__Task objective__
Locate the word "orange" in the material, then show every line that holds it.

__Given data__
------------------------------------------------------------------------

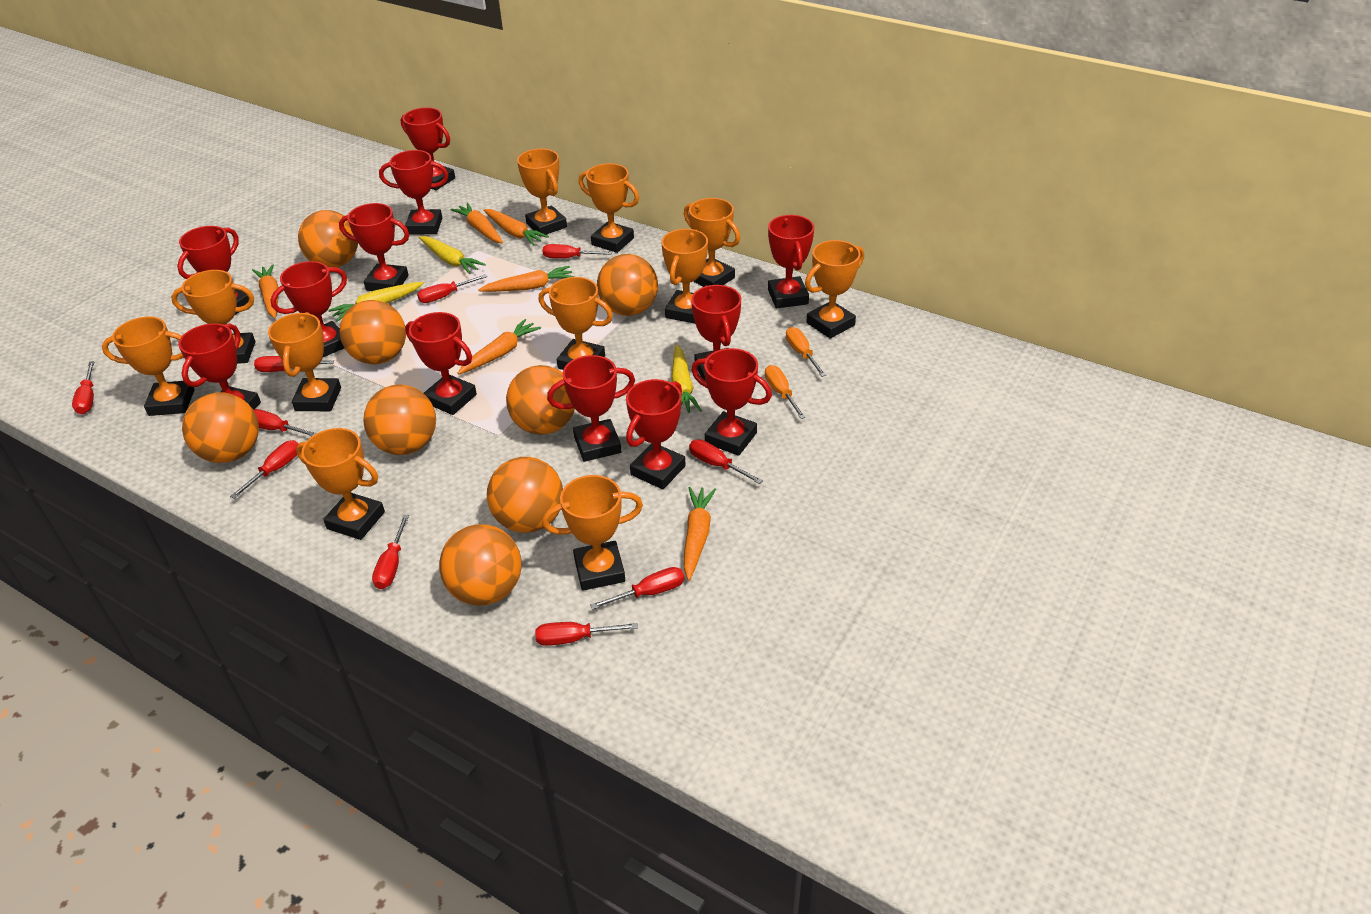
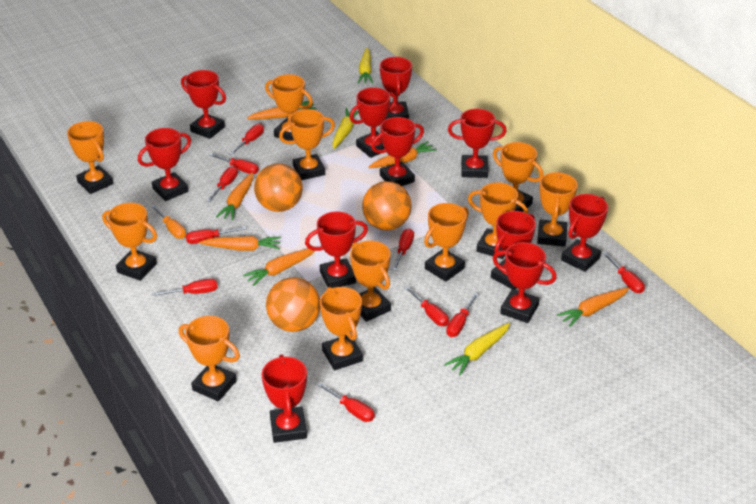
orange ball: 8 -> 3
orange screwdriver: 2 -> 1
red trophy: 12 -> 11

------------------------------------------------------------------------

__Written answer__
orange ball: 8 -> 3
orange screwdriver: 2 -> 1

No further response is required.